» THE REQUEST
Which lines below contain the string "arrow", with case counting? Select and copy each of them.

» RECORDS PROVIDED
--- Begin ---

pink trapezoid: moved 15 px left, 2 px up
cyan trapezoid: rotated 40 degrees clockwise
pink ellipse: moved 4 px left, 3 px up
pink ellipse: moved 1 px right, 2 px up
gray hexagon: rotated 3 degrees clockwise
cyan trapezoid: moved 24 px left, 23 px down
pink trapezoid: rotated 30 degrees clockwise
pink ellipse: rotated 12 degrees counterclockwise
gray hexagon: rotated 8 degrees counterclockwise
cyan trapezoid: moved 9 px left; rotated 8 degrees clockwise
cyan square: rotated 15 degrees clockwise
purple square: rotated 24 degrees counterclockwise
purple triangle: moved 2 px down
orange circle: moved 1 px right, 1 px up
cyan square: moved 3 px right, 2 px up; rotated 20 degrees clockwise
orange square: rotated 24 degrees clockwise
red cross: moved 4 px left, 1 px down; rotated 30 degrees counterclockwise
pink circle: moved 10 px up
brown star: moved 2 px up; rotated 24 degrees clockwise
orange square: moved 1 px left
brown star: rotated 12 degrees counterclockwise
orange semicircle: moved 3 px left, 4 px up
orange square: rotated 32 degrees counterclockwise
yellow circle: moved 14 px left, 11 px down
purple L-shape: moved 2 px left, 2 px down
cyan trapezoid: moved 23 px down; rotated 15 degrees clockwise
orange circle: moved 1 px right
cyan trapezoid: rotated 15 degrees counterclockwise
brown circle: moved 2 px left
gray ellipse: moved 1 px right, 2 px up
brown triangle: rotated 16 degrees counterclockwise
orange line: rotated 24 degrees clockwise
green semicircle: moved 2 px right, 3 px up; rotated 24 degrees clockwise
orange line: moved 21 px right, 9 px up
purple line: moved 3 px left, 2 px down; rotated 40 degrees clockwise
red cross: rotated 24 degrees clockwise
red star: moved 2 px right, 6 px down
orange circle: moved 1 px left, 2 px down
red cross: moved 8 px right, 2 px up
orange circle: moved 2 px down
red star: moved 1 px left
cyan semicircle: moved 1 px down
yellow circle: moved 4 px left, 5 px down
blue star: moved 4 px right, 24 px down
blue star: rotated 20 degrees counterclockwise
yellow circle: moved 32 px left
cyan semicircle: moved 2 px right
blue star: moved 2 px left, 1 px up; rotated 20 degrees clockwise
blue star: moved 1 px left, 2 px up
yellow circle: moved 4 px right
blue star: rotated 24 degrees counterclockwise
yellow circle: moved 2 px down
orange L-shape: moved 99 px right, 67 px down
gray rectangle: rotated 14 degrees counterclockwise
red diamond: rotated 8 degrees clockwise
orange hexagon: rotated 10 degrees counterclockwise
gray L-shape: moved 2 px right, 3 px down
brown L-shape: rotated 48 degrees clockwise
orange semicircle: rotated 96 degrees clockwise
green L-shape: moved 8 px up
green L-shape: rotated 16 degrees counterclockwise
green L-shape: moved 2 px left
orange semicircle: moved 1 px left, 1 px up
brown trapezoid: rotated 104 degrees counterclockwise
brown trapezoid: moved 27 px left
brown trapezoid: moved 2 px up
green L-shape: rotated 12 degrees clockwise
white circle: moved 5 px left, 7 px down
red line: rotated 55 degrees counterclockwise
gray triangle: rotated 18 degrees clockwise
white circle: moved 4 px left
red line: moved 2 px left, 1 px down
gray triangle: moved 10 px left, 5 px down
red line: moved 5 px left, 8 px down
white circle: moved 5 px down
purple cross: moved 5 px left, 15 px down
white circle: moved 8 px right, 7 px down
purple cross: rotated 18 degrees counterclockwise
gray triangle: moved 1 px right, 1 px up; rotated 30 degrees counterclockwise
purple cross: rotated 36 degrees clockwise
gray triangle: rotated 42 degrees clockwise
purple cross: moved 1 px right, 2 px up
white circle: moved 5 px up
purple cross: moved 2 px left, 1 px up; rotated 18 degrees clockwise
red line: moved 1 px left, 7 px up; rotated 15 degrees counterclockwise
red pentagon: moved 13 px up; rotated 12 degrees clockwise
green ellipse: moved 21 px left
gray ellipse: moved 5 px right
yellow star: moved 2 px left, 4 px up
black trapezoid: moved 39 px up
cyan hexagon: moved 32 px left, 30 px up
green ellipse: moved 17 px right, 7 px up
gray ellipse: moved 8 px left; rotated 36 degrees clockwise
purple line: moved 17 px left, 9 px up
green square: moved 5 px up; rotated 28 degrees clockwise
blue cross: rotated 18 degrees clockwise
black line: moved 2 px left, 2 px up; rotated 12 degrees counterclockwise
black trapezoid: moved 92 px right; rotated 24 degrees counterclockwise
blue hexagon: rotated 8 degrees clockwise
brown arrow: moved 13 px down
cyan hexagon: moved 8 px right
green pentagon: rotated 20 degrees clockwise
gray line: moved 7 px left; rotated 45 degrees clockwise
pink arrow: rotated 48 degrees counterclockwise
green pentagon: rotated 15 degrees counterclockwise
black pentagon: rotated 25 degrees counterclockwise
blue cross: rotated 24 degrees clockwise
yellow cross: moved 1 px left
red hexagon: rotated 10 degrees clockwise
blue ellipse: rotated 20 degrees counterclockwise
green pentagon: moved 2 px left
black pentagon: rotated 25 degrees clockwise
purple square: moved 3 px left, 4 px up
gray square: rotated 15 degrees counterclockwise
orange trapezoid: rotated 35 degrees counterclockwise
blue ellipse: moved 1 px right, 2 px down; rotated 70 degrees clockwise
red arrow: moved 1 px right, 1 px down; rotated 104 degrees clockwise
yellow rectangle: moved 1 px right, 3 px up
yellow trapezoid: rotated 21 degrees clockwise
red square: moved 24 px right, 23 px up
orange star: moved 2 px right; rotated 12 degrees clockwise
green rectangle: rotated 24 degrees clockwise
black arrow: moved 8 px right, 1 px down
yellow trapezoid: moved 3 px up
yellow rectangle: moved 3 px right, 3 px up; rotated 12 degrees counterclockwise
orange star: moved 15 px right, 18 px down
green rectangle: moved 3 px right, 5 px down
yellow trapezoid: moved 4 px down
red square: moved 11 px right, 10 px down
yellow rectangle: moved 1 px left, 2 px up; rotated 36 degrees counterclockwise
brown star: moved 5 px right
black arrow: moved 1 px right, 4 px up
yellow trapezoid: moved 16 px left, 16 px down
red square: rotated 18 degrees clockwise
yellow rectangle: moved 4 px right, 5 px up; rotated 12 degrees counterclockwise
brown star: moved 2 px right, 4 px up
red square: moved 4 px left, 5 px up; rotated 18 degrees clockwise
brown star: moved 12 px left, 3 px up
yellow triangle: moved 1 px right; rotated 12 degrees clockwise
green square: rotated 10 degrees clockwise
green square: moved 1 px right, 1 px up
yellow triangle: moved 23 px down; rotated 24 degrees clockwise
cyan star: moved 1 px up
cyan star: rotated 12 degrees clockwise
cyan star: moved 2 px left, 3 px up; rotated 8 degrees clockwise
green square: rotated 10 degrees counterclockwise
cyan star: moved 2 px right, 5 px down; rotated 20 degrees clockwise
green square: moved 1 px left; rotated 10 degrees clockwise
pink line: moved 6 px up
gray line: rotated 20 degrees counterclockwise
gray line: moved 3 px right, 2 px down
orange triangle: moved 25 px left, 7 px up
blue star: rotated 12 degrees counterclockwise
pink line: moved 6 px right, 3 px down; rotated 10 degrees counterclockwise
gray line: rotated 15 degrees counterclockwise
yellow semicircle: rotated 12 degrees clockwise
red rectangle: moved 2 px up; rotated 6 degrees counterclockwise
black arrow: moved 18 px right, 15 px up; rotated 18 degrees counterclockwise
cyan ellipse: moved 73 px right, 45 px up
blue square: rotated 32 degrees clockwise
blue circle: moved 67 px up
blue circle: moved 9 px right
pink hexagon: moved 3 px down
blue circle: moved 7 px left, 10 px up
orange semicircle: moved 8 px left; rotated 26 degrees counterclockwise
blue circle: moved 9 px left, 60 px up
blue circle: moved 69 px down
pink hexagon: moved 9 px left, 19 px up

--- End ---

» EXERCISE OUTPUT
brown arrow: moved 13 px down
pink arrow: rotated 48 degrees counterclockwise
red arrow: moved 1 px right, 1 px down; rotated 104 degrees clockwise
black arrow: moved 8 px right, 1 px down
black arrow: moved 1 px right, 4 px up
black arrow: moved 18 px right, 15 px up; rotated 18 degrees counterclockwise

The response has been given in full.